ASSIGNMENT
Using the entries below, transcribe exactly the line containing "red plane: 7 -> 9" and each line that follows it to the end.

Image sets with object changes

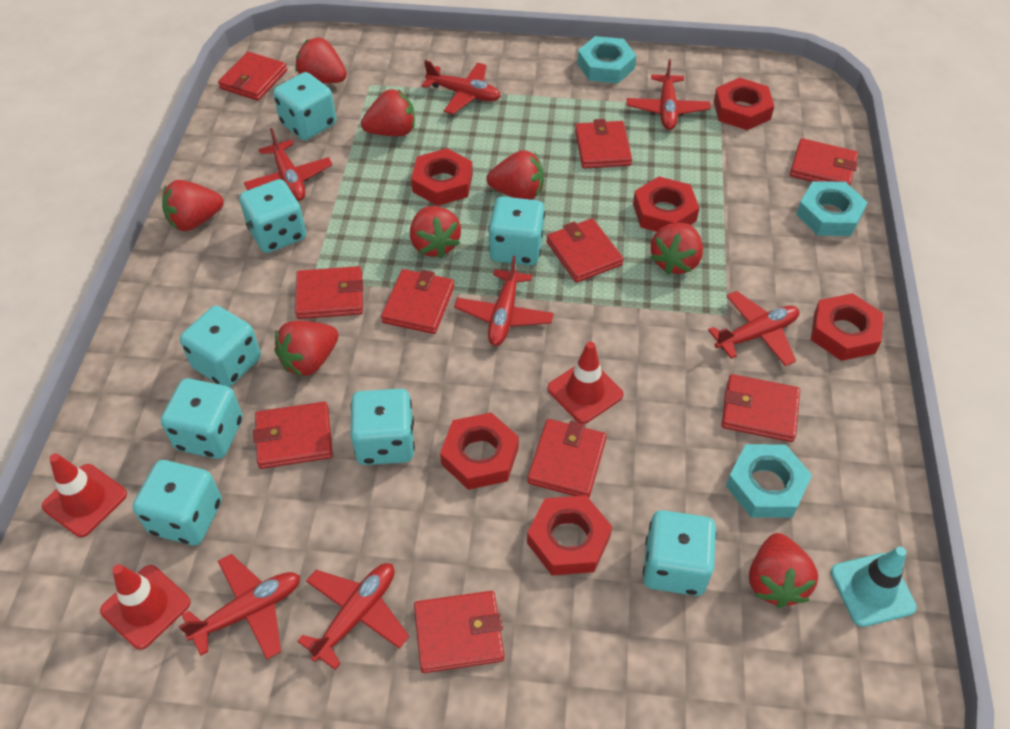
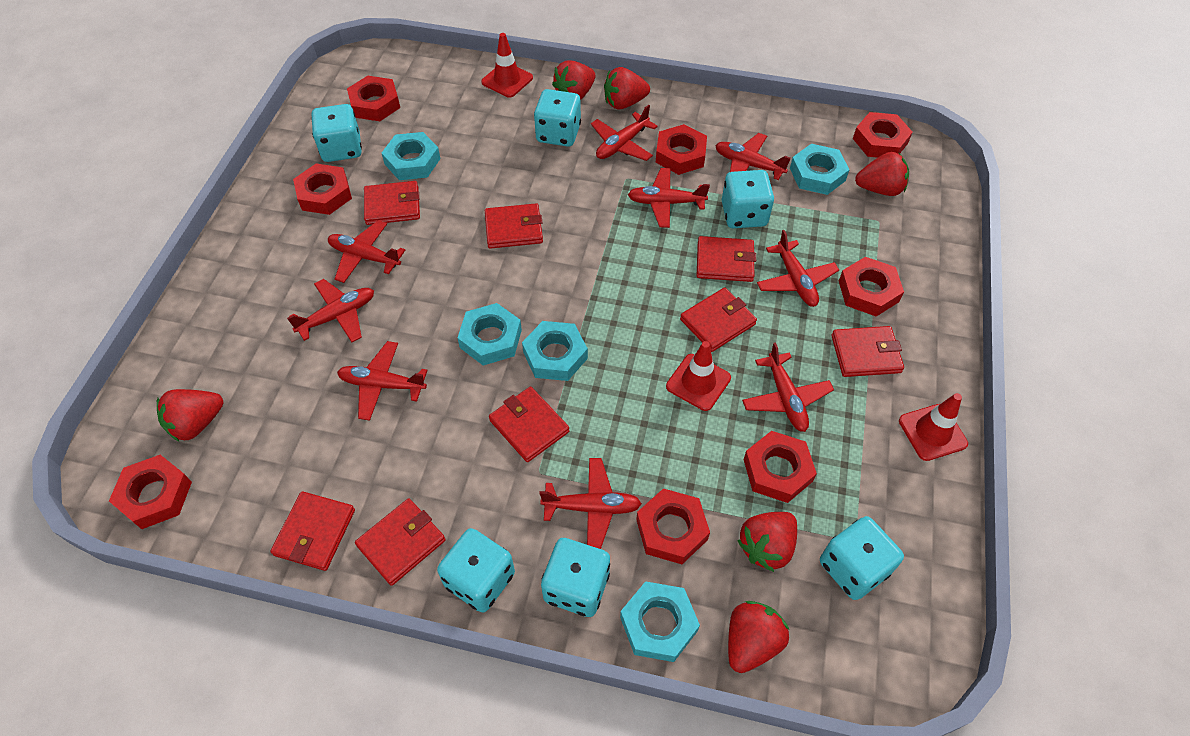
red nut: 6 -> 8
red plane: 7 -> 9
red strawberry: 8 -> 6
red wallet: 10 -> 8
turquoise dice: 8 -> 6
turquoise nut: 3 -> 5
turquoise traffic cone: 1 -> 0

EXERCISE RESPONSE
red plane: 7 -> 9
red strawberry: 8 -> 6
red wallet: 10 -> 8
turquoise dice: 8 -> 6
turquoise nut: 3 -> 5
turquoise traffic cone: 1 -> 0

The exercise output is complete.